= Beginning of Section =

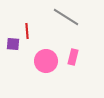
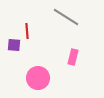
purple square: moved 1 px right, 1 px down
pink circle: moved 8 px left, 17 px down
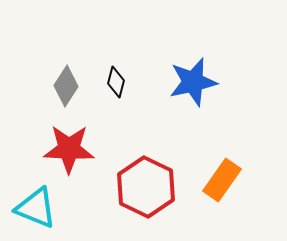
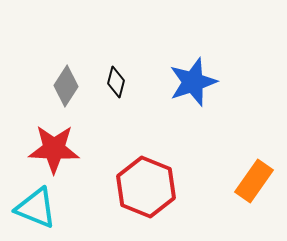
blue star: rotated 6 degrees counterclockwise
red star: moved 15 px left
orange rectangle: moved 32 px right, 1 px down
red hexagon: rotated 4 degrees counterclockwise
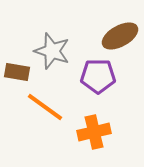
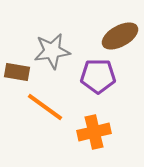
gray star: rotated 27 degrees counterclockwise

= End of Section =

WHAT IS REQUIRED
Return only the lines from the one containing "red star: moved 15 px left" through the last line of the entries above, exactly as written and without pictures.

YOUR SOLUTION
red star: moved 15 px left
orange rectangle: moved 32 px right, 1 px down
red hexagon: rotated 4 degrees counterclockwise
gray star: rotated 27 degrees counterclockwise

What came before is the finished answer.